(Content revision data)

··········

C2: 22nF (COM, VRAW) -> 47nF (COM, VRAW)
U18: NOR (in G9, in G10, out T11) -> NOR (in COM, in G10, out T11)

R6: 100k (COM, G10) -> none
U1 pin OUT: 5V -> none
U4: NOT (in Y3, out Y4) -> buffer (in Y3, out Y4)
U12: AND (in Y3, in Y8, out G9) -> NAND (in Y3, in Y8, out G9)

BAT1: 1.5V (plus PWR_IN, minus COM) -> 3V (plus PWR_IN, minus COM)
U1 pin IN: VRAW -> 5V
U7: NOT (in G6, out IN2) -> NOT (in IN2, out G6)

··········

Copy out each line of the records where the word "VRAW" appears.

C2: 22nF (COM, VRAW) -> 47nF (COM, VRAW)
U1 pin IN: VRAW -> 5V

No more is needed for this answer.